- **Problem to work on**: Copy out the entries below exactly as they stand, but only from the line containing "none -> cyan 1x2 brick [388,214,445,286]" through the line containing "none -> pink 1x1 brick [526,193,600,267]".

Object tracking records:
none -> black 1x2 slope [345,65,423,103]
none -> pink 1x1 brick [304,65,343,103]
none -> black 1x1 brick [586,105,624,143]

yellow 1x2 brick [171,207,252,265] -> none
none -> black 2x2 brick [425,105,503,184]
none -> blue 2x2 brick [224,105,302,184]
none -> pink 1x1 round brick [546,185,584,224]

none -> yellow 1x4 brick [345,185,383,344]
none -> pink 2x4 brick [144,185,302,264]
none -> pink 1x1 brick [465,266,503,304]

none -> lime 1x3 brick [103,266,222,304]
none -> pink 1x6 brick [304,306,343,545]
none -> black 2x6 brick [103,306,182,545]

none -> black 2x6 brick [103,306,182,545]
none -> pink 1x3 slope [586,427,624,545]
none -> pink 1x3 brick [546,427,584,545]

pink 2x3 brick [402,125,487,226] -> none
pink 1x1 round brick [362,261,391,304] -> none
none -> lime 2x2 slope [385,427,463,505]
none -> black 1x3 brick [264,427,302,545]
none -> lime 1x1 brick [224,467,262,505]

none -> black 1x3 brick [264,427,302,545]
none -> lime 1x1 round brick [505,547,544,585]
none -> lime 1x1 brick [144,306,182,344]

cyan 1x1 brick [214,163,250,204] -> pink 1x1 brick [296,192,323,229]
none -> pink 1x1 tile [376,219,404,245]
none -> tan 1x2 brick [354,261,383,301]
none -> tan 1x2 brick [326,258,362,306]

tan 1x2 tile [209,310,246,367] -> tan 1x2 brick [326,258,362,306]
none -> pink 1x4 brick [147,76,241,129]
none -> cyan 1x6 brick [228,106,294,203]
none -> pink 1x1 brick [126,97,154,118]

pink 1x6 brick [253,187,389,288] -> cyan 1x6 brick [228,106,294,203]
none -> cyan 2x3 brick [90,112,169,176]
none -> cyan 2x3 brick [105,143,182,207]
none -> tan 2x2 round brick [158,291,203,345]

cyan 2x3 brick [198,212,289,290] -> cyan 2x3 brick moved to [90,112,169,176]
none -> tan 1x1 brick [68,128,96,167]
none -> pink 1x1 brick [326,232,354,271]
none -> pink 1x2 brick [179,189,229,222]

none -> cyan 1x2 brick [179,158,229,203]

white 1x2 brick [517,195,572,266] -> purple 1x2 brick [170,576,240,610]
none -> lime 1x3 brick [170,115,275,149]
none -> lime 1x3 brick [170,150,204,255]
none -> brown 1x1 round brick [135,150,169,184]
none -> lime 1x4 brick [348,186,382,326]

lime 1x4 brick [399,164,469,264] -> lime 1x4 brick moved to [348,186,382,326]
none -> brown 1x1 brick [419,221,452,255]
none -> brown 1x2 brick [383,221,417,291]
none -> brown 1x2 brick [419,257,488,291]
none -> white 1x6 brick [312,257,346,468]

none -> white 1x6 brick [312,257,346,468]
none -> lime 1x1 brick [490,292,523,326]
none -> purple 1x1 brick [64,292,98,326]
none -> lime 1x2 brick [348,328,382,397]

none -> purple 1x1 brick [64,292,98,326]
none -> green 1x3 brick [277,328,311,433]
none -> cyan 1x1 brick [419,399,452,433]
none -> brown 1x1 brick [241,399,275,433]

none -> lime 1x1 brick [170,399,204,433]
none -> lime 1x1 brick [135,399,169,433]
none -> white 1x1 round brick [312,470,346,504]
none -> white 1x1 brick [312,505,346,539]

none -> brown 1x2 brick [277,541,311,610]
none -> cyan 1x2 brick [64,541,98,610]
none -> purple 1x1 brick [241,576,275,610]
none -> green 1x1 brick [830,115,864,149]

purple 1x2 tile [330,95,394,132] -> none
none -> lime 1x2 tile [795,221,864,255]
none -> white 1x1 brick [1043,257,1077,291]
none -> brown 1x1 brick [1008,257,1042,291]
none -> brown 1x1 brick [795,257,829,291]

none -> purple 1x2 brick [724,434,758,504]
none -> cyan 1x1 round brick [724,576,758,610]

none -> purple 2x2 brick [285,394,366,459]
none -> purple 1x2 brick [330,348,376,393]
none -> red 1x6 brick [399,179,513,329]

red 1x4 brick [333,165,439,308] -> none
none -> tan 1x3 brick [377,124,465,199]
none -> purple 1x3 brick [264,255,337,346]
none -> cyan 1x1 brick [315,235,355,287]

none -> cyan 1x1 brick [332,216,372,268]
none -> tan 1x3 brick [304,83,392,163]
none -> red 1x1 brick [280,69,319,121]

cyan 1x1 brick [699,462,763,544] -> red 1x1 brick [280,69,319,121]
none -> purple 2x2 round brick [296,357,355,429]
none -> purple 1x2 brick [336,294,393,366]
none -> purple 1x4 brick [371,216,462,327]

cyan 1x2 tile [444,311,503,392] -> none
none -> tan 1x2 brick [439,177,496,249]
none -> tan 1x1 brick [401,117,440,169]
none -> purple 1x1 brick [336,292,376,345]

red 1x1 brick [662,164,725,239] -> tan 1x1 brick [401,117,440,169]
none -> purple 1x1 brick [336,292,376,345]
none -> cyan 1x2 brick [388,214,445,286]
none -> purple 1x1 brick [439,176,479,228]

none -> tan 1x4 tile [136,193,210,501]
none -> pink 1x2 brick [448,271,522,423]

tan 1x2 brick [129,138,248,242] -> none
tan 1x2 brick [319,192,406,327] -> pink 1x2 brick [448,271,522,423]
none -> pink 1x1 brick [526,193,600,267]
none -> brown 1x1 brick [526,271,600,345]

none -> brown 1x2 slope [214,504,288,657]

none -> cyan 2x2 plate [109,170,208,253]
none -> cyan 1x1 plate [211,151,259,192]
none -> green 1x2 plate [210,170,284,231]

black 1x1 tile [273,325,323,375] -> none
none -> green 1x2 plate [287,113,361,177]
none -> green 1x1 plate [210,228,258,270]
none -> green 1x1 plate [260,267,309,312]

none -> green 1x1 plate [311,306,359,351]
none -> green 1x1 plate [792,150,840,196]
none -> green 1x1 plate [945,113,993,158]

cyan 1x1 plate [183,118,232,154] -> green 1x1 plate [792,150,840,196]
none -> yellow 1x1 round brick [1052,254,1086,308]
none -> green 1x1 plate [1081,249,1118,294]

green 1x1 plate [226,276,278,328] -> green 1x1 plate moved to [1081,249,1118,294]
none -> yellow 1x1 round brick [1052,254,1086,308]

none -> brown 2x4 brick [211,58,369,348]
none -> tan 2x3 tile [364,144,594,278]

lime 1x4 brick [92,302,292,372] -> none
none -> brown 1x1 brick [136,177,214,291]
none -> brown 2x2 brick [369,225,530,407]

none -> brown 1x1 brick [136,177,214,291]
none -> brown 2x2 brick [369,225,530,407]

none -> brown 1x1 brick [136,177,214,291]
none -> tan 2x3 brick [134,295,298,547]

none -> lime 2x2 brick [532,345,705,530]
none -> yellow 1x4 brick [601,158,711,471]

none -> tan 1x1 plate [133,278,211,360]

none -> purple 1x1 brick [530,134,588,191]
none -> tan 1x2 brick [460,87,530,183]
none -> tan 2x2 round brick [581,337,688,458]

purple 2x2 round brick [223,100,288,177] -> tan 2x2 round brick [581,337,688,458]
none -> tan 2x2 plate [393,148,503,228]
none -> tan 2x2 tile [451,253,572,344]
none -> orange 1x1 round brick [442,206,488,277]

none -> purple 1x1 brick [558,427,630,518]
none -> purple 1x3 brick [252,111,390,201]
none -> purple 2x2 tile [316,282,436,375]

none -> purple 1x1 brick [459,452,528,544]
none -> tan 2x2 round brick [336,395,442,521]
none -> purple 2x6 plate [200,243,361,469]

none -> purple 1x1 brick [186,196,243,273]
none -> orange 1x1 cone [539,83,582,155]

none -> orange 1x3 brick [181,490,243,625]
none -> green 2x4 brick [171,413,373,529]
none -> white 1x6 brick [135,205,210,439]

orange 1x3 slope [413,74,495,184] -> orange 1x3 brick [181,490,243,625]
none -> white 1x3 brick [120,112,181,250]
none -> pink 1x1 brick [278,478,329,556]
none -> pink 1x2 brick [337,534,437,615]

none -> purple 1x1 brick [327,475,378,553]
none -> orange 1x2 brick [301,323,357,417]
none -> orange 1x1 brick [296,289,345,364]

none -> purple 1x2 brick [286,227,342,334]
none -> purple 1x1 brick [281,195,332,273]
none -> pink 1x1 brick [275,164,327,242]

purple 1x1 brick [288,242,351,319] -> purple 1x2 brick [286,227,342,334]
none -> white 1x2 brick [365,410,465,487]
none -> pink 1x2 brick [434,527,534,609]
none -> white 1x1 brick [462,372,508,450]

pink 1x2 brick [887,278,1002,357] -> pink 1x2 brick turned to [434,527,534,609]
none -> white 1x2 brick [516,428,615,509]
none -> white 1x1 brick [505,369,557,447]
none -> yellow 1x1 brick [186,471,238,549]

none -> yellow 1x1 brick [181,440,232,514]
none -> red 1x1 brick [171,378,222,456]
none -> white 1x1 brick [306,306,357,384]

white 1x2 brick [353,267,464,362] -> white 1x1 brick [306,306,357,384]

- **Problem solution**:
none -> cyan 1x2 brick [388,214,445,286]
none -> purple 1x1 brick [439,176,479,228]

none -> tan 1x4 tile [136,193,210,501]
none -> pink 1x2 brick [448,271,522,423]

tan 1x2 brick [129,138,248,242] -> none
tan 1x2 brick [319,192,406,327] -> pink 1x2 brick [448,271,522,423]
none -> pink 1x1 brick [526,193,600,267]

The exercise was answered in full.